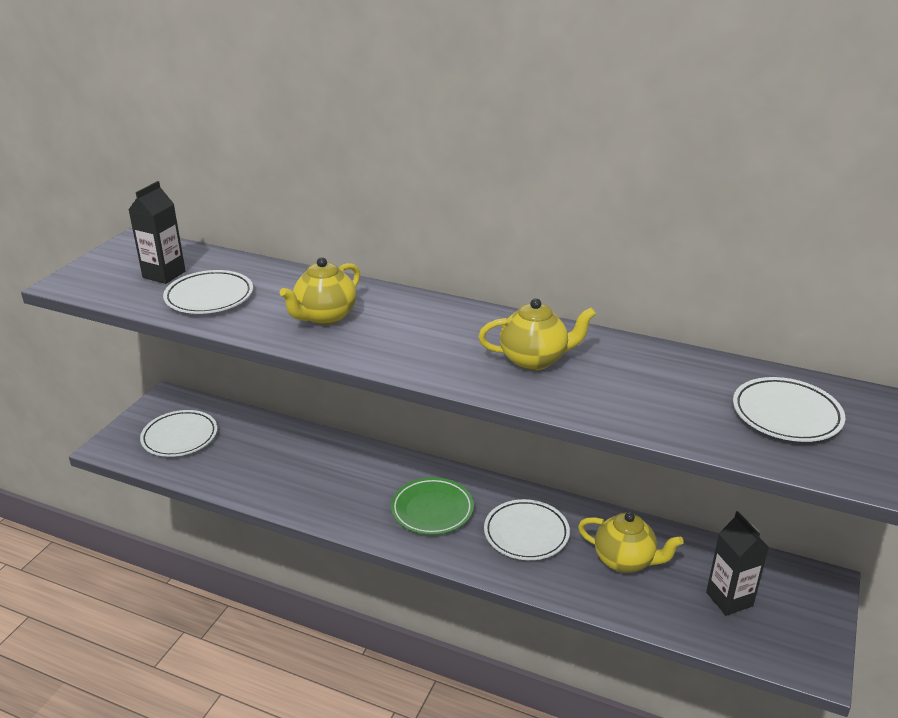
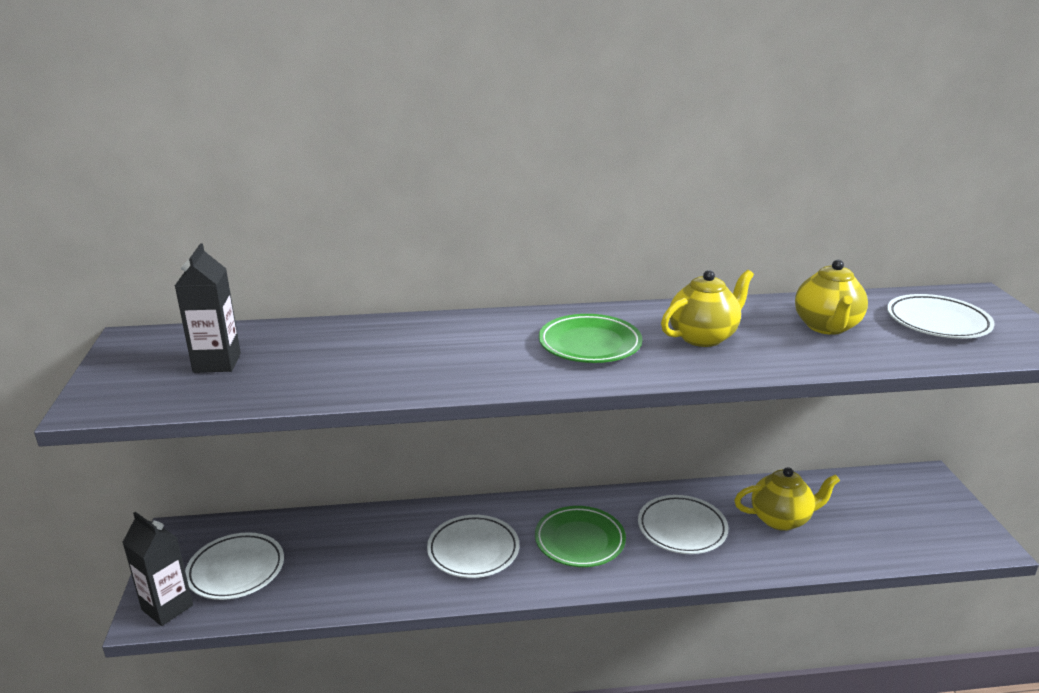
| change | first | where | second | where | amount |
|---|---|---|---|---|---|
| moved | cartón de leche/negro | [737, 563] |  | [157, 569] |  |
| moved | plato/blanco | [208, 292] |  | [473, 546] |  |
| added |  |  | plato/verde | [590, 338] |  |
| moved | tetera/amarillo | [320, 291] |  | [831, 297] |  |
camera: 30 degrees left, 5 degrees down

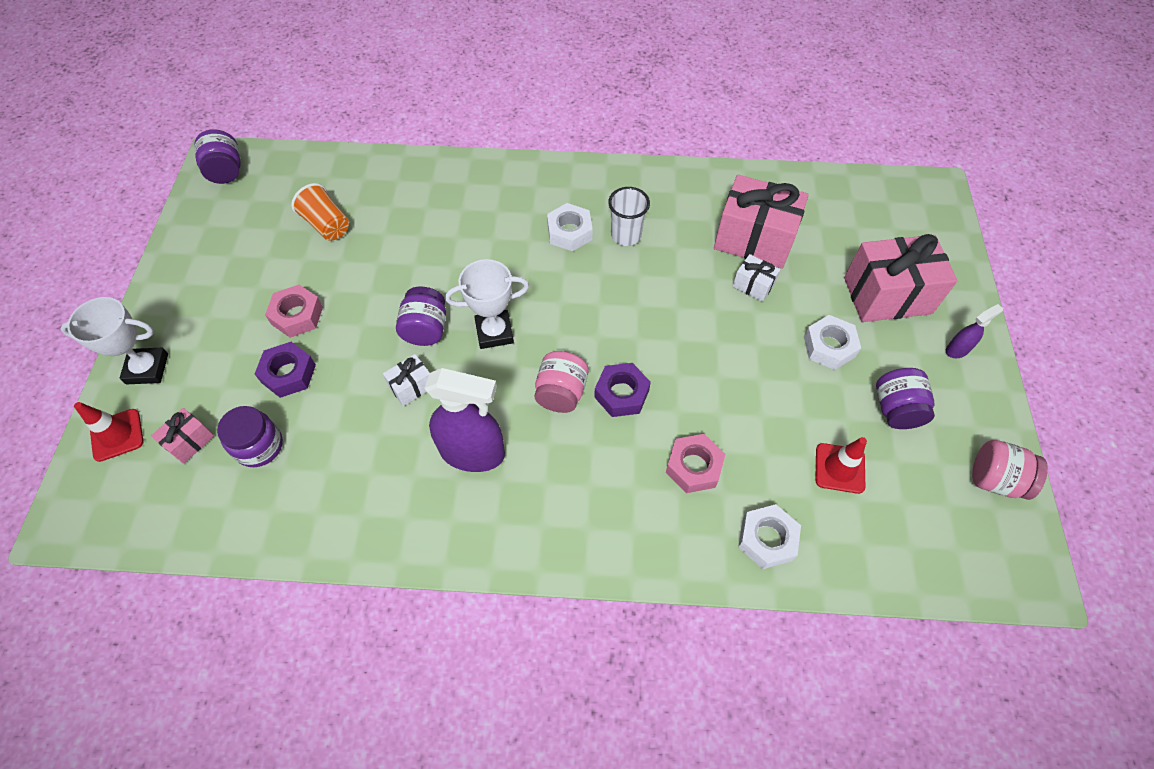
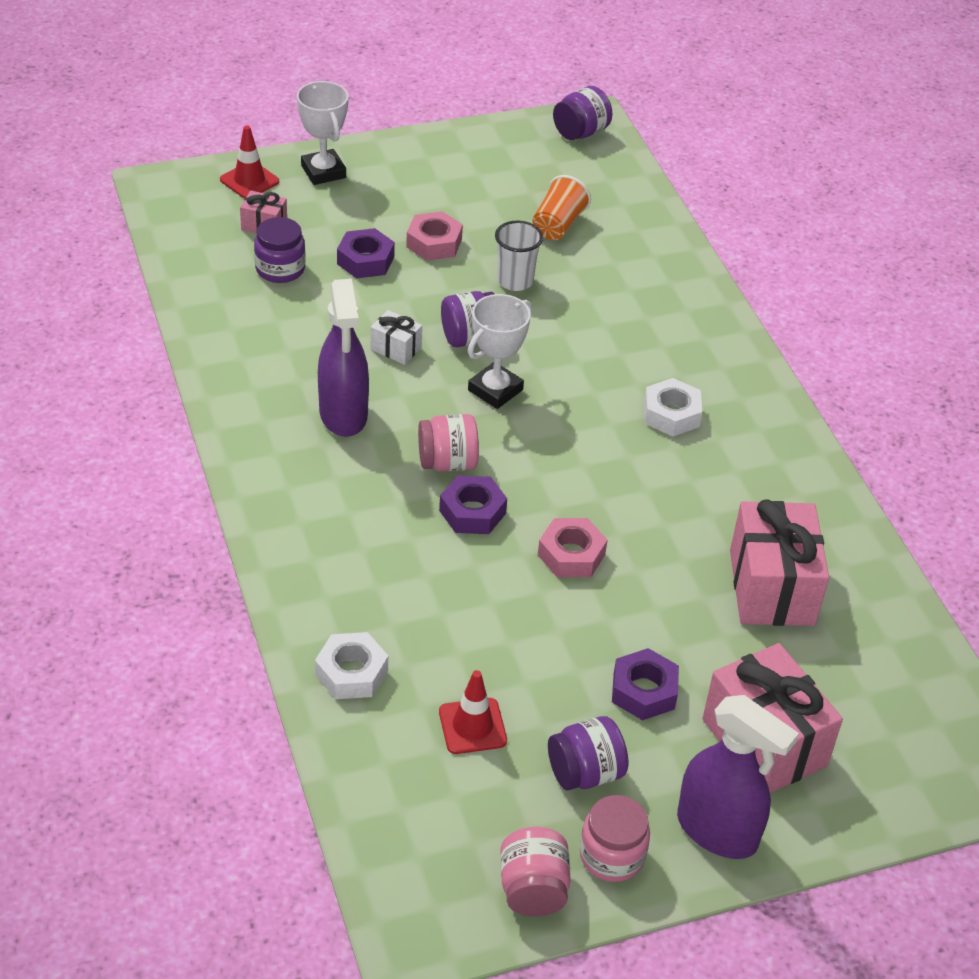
| change | first | where | second | where | amount |
|---|---|---|---|---|---|
| turned | trofeo/blanco | [487, 304] |  | [500, 351] | 75 degrees clockwise |
| moved | vaso/blanco | [629, 216] |  | [519, 255] |  |
| moved | tuerca/rosa | [695, 463] |  | [572, 547] |  |
| added |  |  | tarro/rosa | [615, 838] |  |
| recoloured | tuerca/blanco | [832, 342] | tuerca/morado | [645, 684] |  |
| resized | pulverizador/morado | [974, 331] |  | [738, 777] | x2.13 |
| removed | regalo/blanco | [756, 278] |  |  |  |
camera: 65 degrees right, 15 degrees down

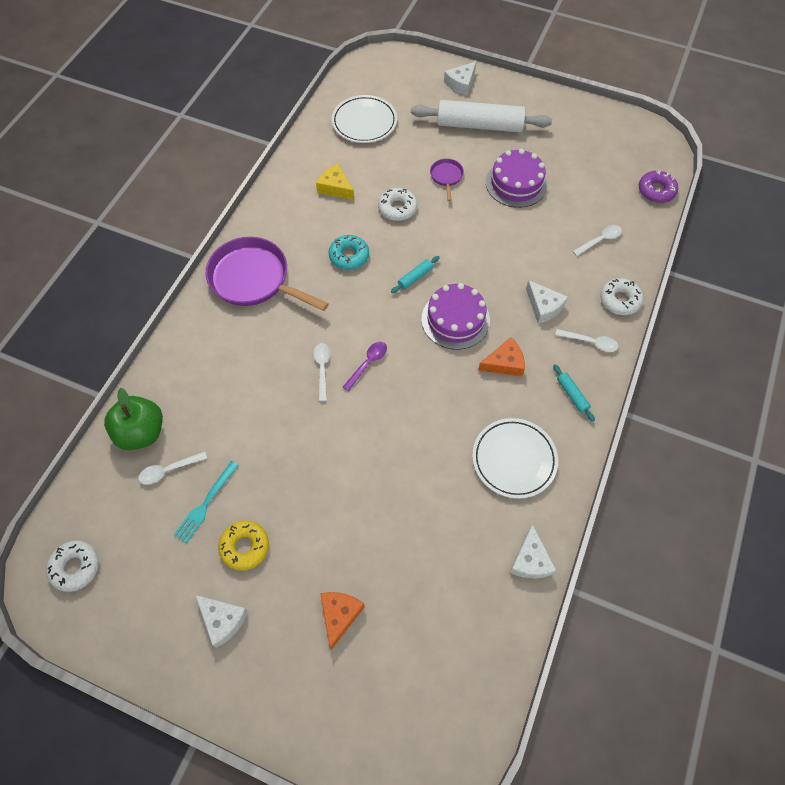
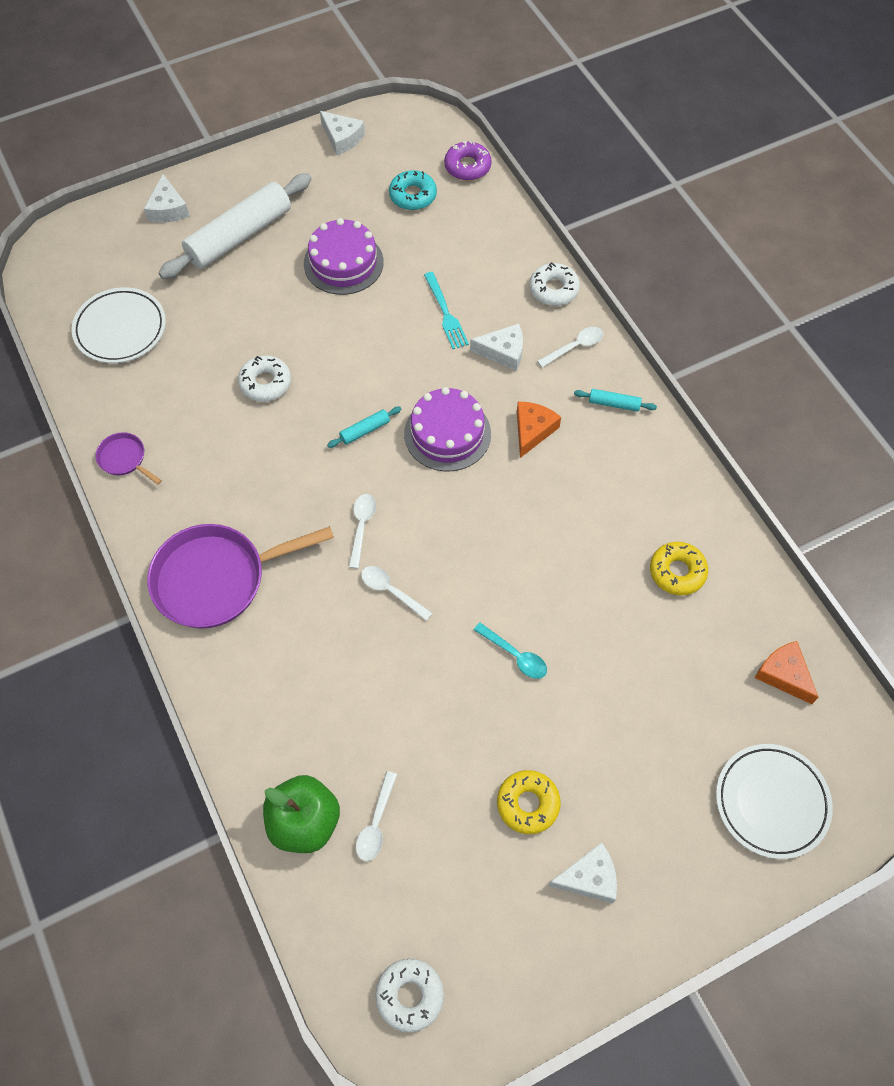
| change | first | where | second | where | amount |
|---|---|---|---|---|---|
| moved | sartén/morado | [447, 180] |  | [129, 458] |  |
| moved | queso/blanco | [533, 551] |  | [342, 133] |  |
| turned | rodillo/turquesa | [415, 274] |  | [364, 427] | 60 degrees clockwise |
| moved | cuchara/blanco | [597, 240] |  | [362, 531] |  |
| moved | rosquilla/turquesa | [349, 252] |  | [413, 190] |  |
| moved | tenedor/turquesa | [206, 502] |  | [446, 310] |  |
| added |  |  | cuchara/turquesa | [510, 650] |  |
| added |  |  | rosquilla/amarillo | [679, 569] |  |
| moved | plato/blanco | [515, 458] |  | [774, 801] |  |
| moved | queso/naranja | [342, 621] |  | [787, 672] |  |
| removed | queso/amarillo | [335, 182] |  |  |  |
| removed | cuchara/morado | [365, 366] |  |  |  |
camera: 50 degrees left, 0 degrees up

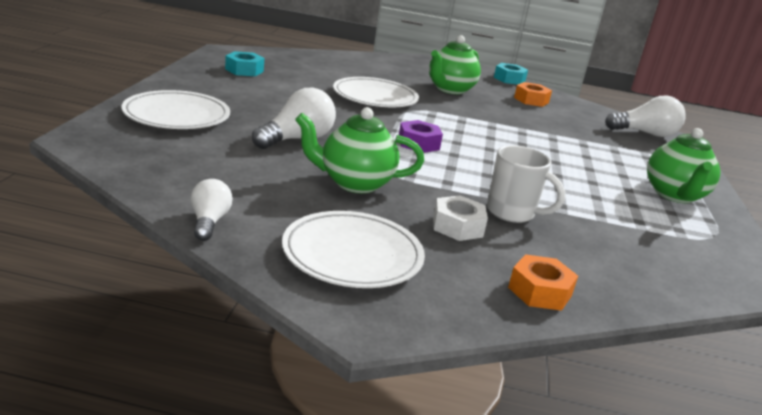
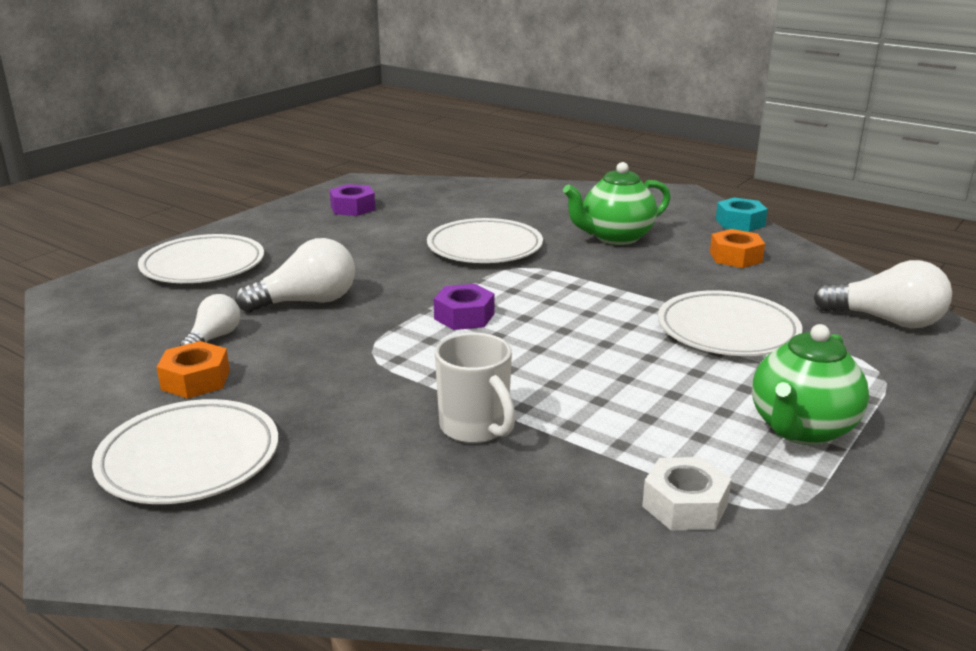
| change | first | where | second | where | amount |
|---|---|---|---|---|---|
| moved | tuerca/naranja | [543, 282] |  | [193, 370] |  |
| moved | bombilla/blanco | [212, 210] |  | [210, 320] |  |
| recoloured | tuerca/turquesa | [244, 63] | tuerca/morado | [353, 200] |  |
| moved | tuerca/blanco | [460, 218] |  | [687, 493] |  |
| added |  |  | plato/blanco | [730, 323] |  |
| removed | tetera/verde | [359, 150] |  |  |  |
camera: 30 degrees right, 0 degrees up

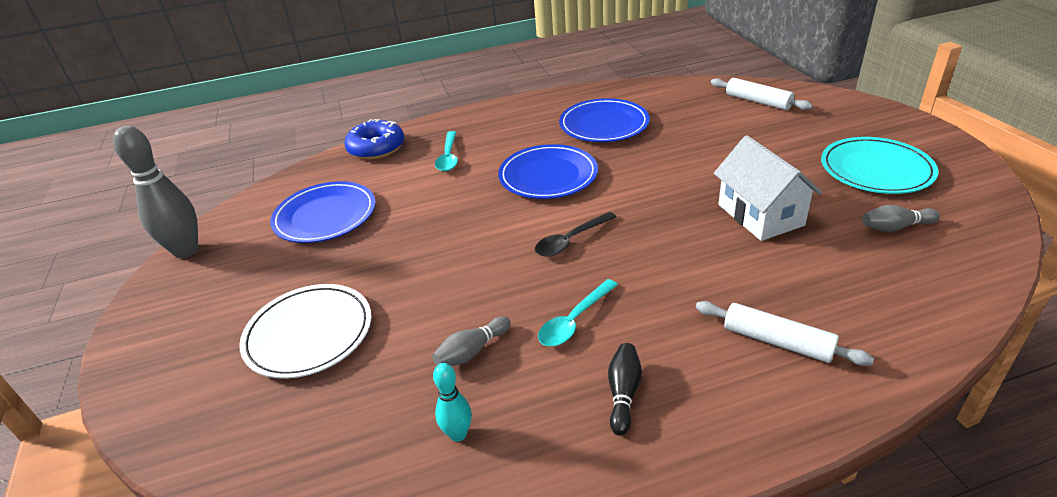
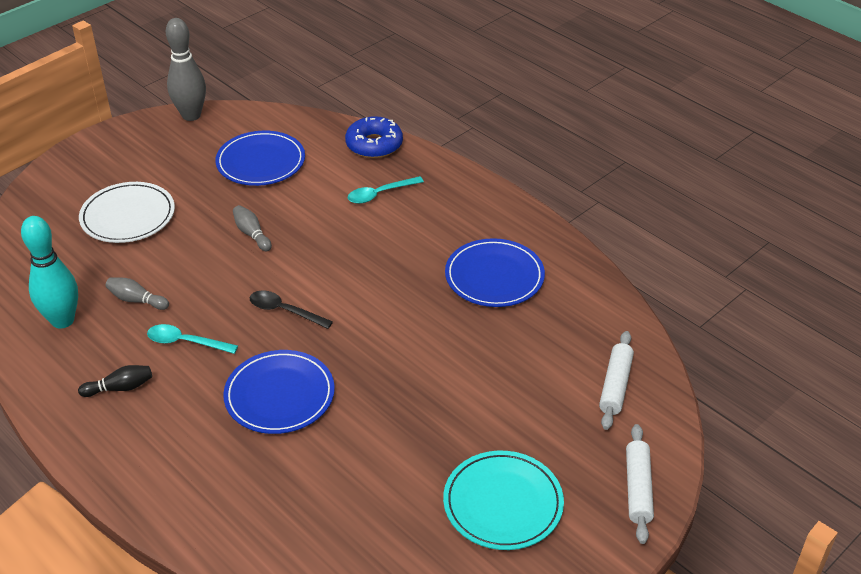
| change | first | where | second | where | amount |
|---|---|---|---|---|---|
| resized | bolo/turquesa | [452, 402] |  | [49, 272] | x1.94 |
| moved | plato/azul | [548, 171] |  | [279, 392] |  |
| moved | bolo/gris | [901, 218] |  | [252, 228] |  |
| moved | rodillo/blanco | [785, 333] |  | [640, 484] |  |
| removed | casa/blanco | [768, 188] |  |  |  |
camera: 60 degrees right, 5 degrees up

◆ Task prompt ◆
None of the pictures should be reproduced; all other material above must be set down exactly.

◆ Solution ◆
| change | first | where | second | where | amount |
|---|---|---|---|---|---|
| moved | cartón de leche/negro | [737, 563] |  | [157, 569] |  |
| moved | plato/blanco | [208, 292] |  | [473, 546] |  |
| added |  |  | plato/verde | [590, 338] |  |
| moved | tetera/amarillo | [320, 291] |  | [831, 297] |  |
camera: 30 degrees left, 5 degrees down

| change | first | where | second | where | amount |
|---|---|---|---|---|---|
| turned | trofeo/blanco | [487, 304] |  | [500, 351] | 75 degrees clockwise |
| moved | vaso/blanco | [629, 216] |  | [519, 255] |  |
| moved | tuerca/rosa | [695, 463] |  | [572, 547] |  |
| added |  |  | tarro/rosa | [615, 838] |  |
| recoloured | tuerca/blanco | [832, 342] | tuerca/morado | [645, 684] |  |
| resized | pulverizador/morado | [974, 331] |  | [738, 777] | x2.13 |
| removed | regalo/blanco | [756, 278] |  |  |  |
camera: 65 degrees right, 15 degrees down

| change | first | where | second | where | amount |
|---|---|---|---|---|---|
| moved | sartén/morado | [447, 180] |  | [129, 458] |  |
| moved | queso/blanco | [533, 551] |  | [342, 133] |  |
| turned | rodillo/turquesa | [415, 274] |  | [364, 427] | 60 degrees clockwise |
| moved | cuchara/blanco | [597, 240] |  | [362, 531] |  |
| moved | rosquilla/turquesa | [349, 252] |  | [413, 190] |  |
| moved | tenedor/turquesa | [206, 502] |  | [446, 310] |  |
| added |  |  | cuchara/turquesa | [510, 650] |  |
| added |  |  | rosquilla/amarillo | [679, 569] |  |
| moved | plato/blanco | [515, 458] |  | [774, 801] |  |
| moved | queso/naranja | [342, 621] |  | [787, 672] |  |
| removed | queso/amarillo | [335, 182] |  |  |  |
| removed | cuchara/morado | [365, 366] |  |  |  |
camera: 50 degrees left, 0 degrees up

| change | first | where | second | where | amount |
|---|---|---|---|---|---|
| moved | tuerca/naranja | [543, 282] |  | [193, 370] |  |
| moved | bombilla/blanco | [212, 210] |  | [210, 320] |  |
| recoloured | tuerca/turquesa | [244, 63] | tuerca/morado | [353, 200] |  |
| moved | tuerca/blanco | [460, 218] |  | [687, 493] |  |
| added |  |  | plato/blanco | [730, 323] |  |
| removed | tetera/verde | [359, 150] |  |  |  |
camera: 30 degrees right, 0 degrees up

| change | first | where | second | where | amount |
|---|---|---|---|---|---|
| resized | bolo/turquesa | [452, 402] |  | [49, 272] | x1.94 |
| moved | plato/azul | [548, 171] |  | [279, 392] |  |
| moved | bolo/gris | [901, 218] |  | [252, 228] |  |
| moved | rodillo/blanco | [785, 333] |  | [640, 484] |  |
| removed | casa/blanco | [768, 188] |  |  |  |
camera: 60 degrees right, 5 degrees up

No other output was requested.